→ **WHAT IS EXPECTED**
In your copy, the records appear word for word and the pictures do not appear at all.

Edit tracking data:
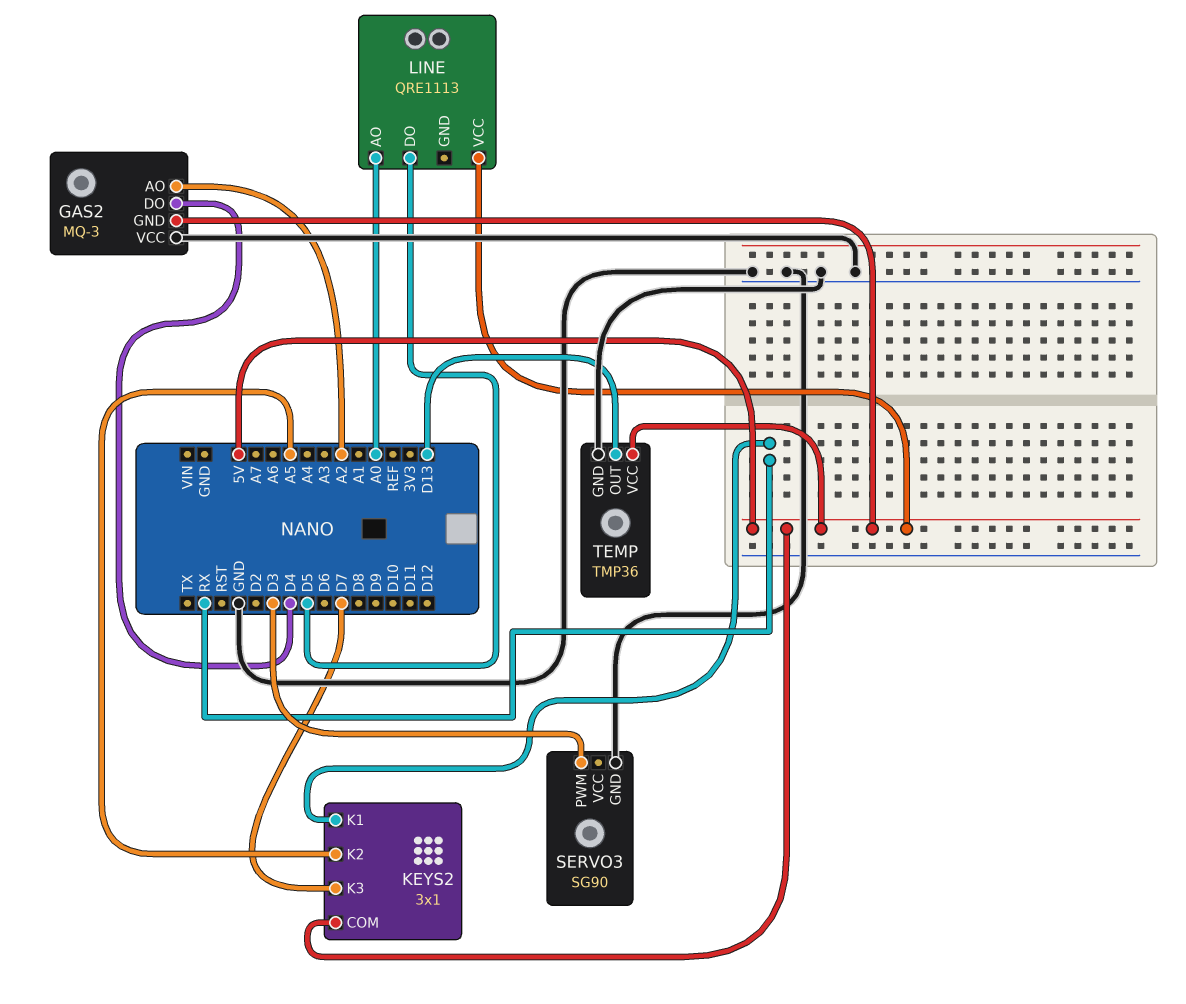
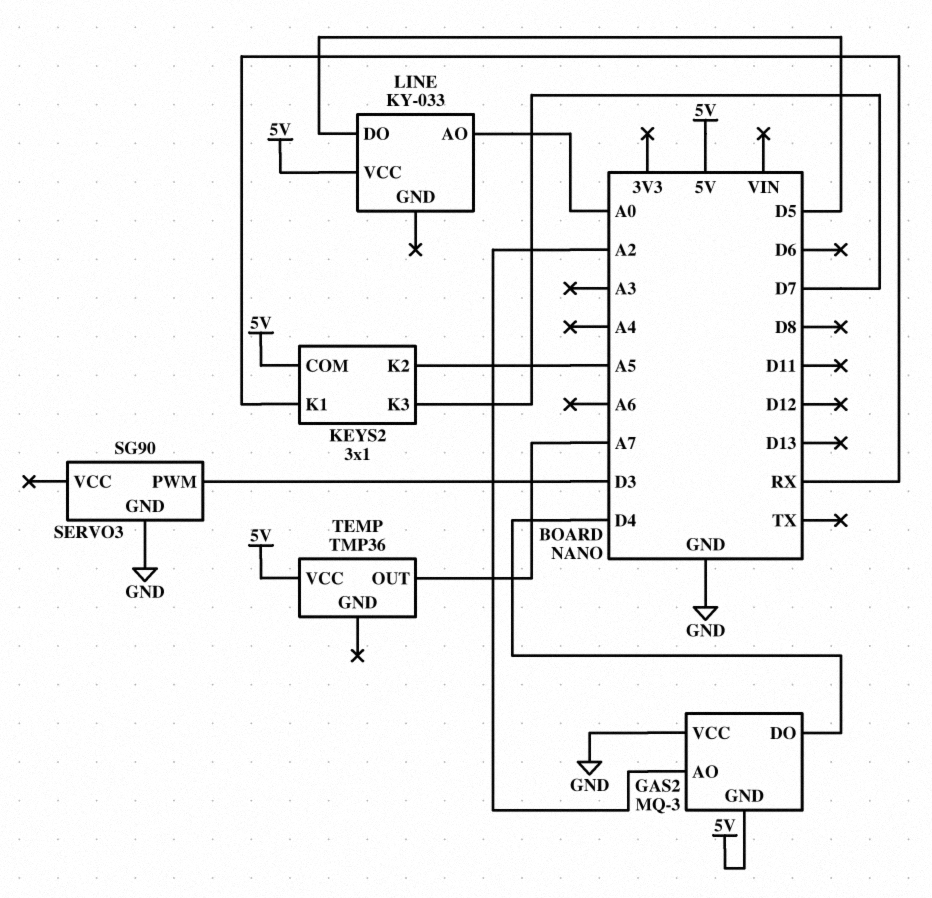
LINE: QRE1113 -> KY-033
TEMP pin GND: GND -> none
TEMP pin OUT: D13 -> A7

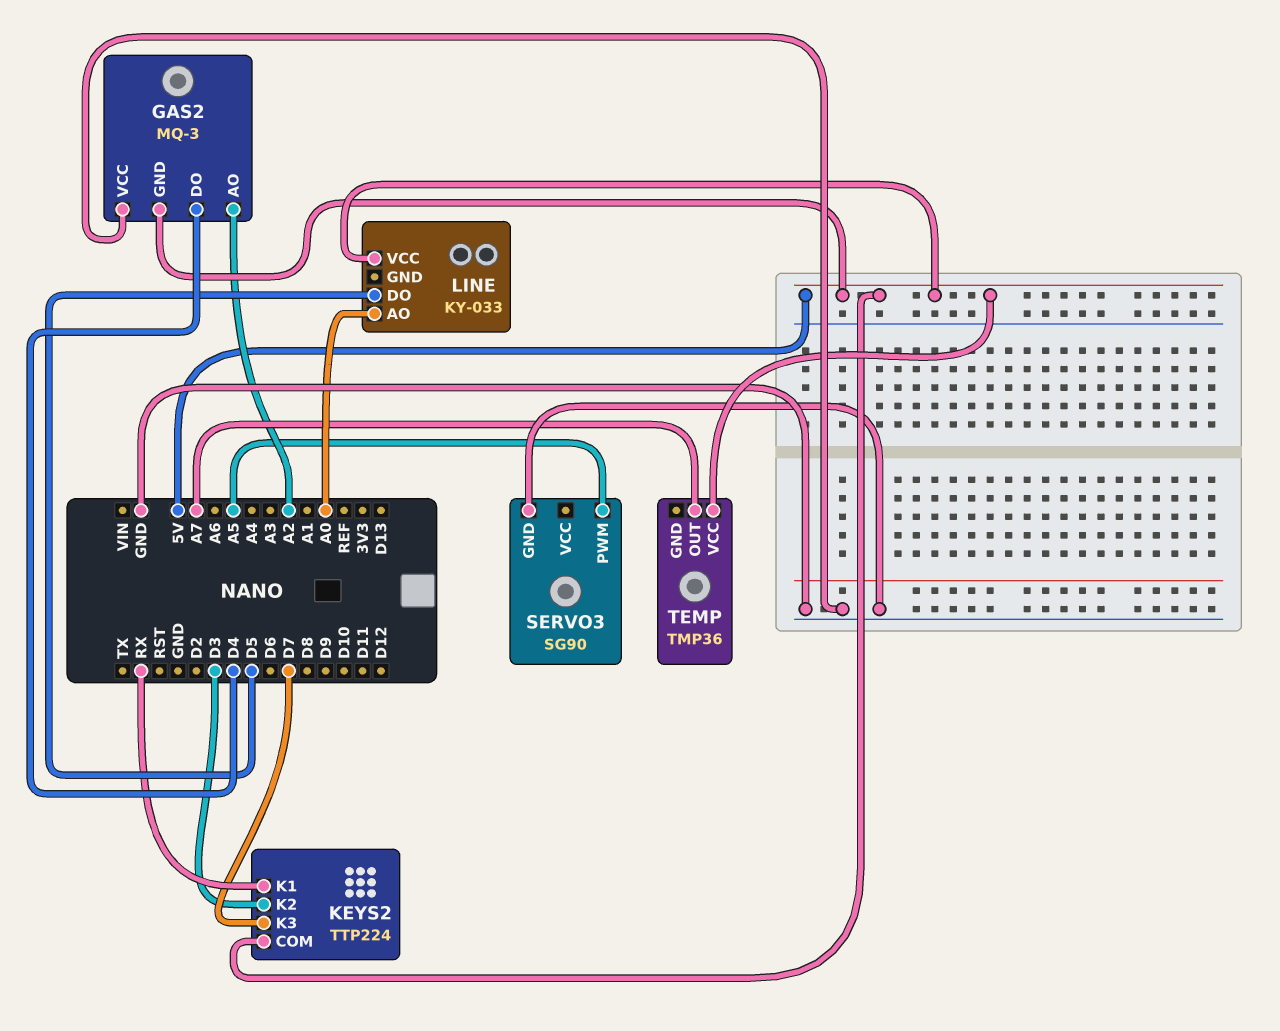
KEYS2: 3x1 -> TTP224
KEYS2 pin K2: A5 -> D3
SERVO3 pin PWM: D3 -> A5

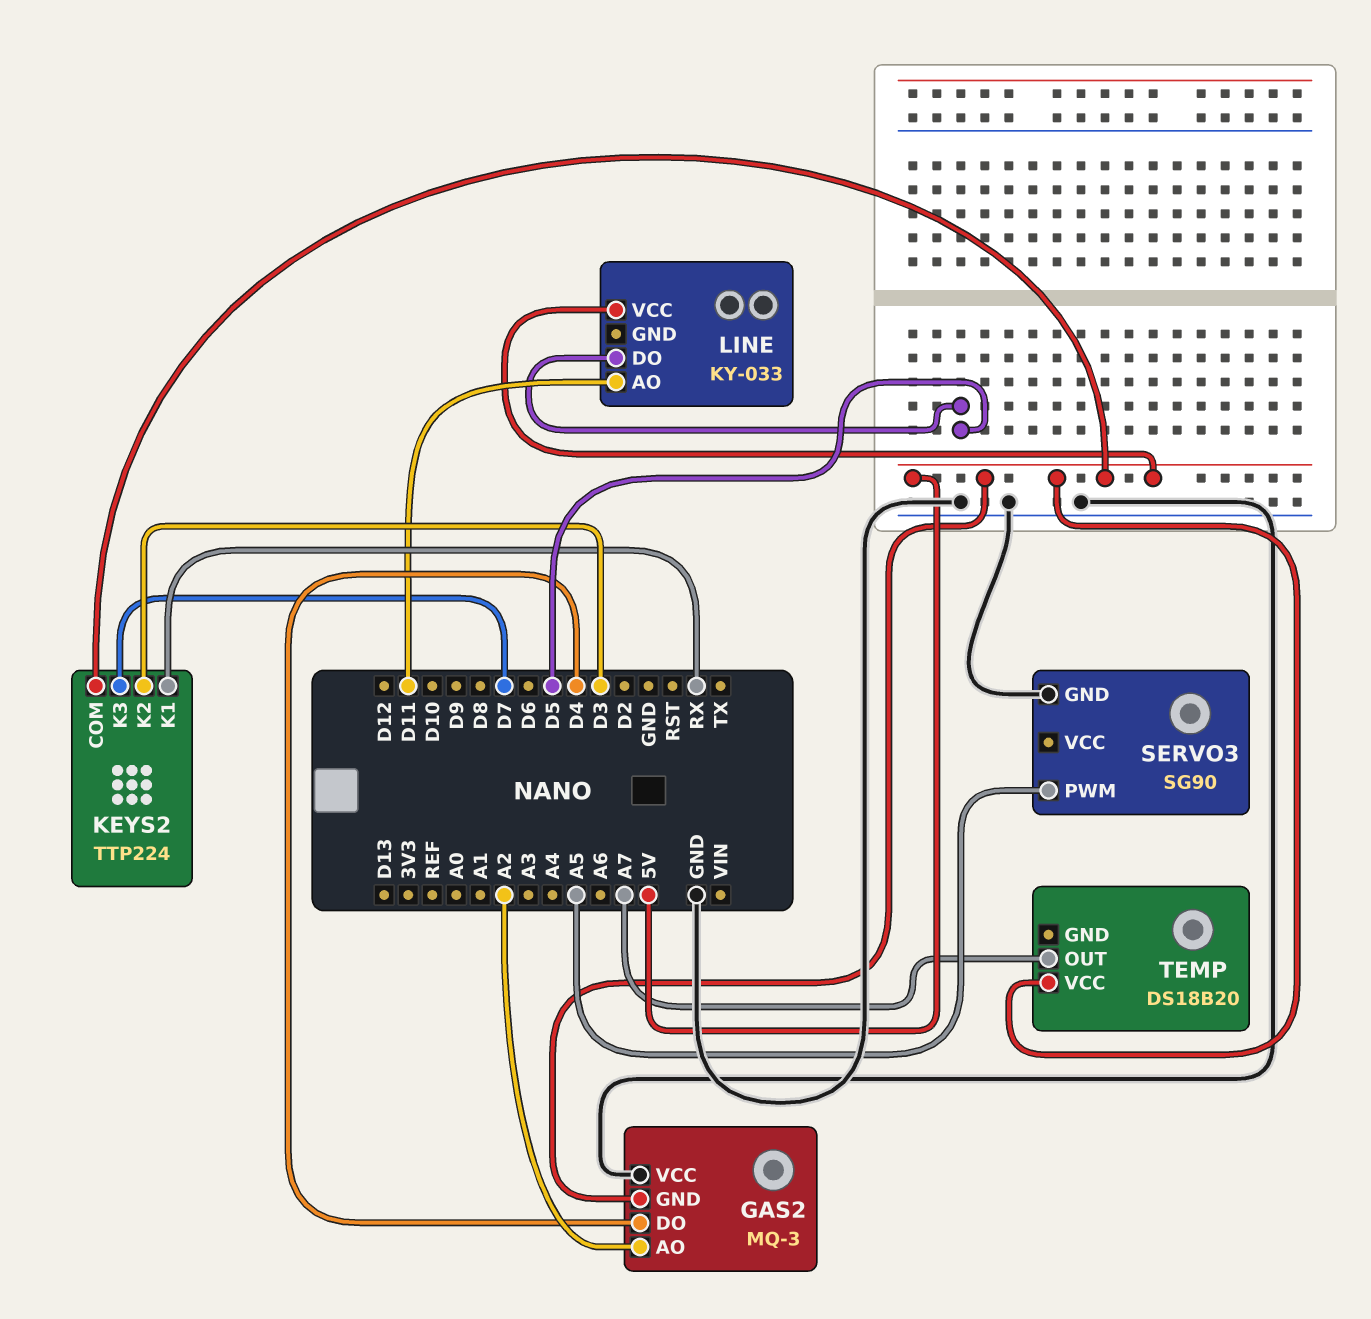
LINE pin AO: A0 -> D11
TEMP: TMP36 -> DS18B20

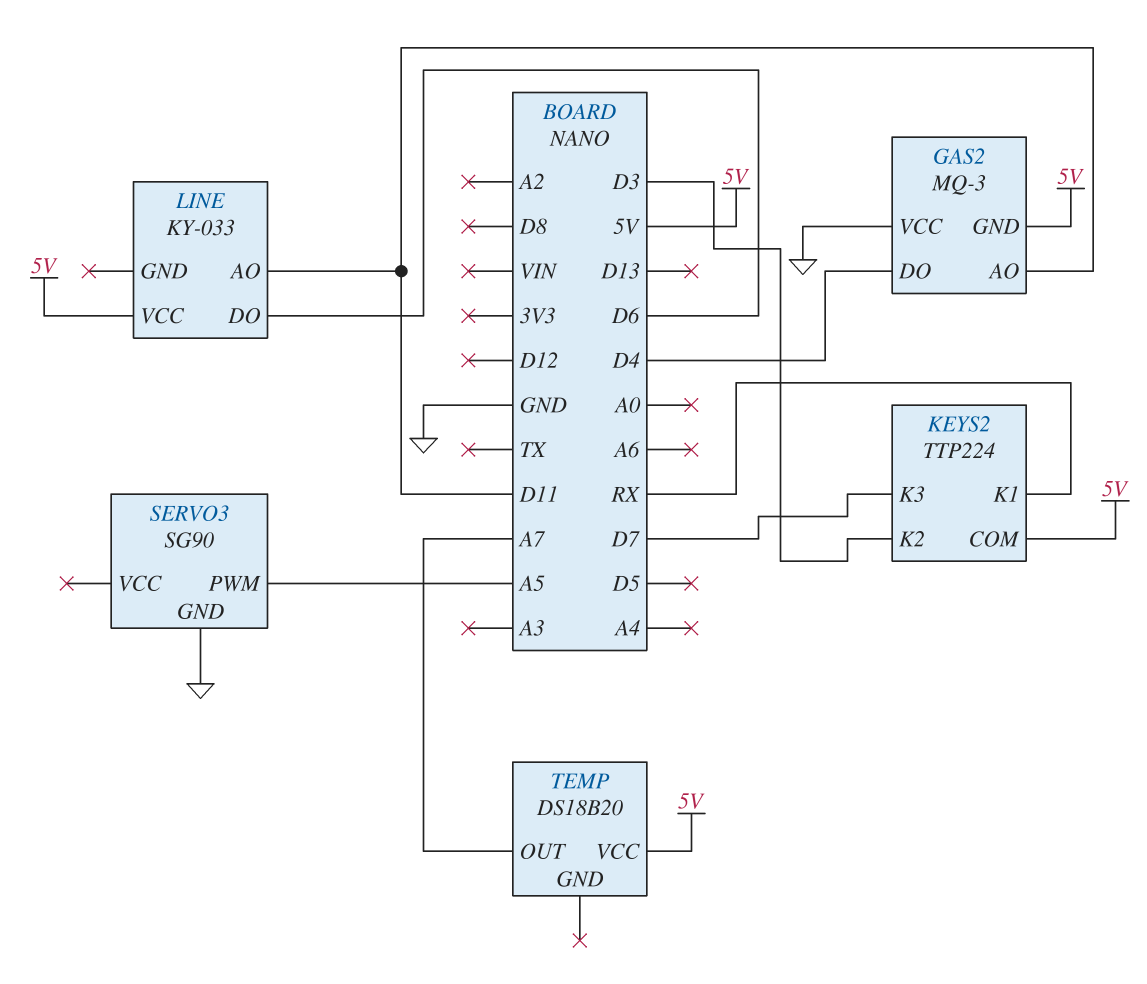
GAS2 pin AO: A2 -> D11
LINE pin DO: D5 -> D6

→ **SOLUTION FOR THIS PROBLEM**
LINE: QRE1113 -> KY-033
TEMP pin GND: GND -> none
TEMP pin OUT: D13 -> A7

KEYS2: 3x1 -> TTP224
KEYS2 pin K2: A5 -> D3
SERVO3 pin PWM: D3 -> A5

LINE pin AO: A0 -> D11
TEMP: TMP36 -> DS18B20

GAS2 pin AO: A2 -> D11
LINE pin DO: D5 -> D6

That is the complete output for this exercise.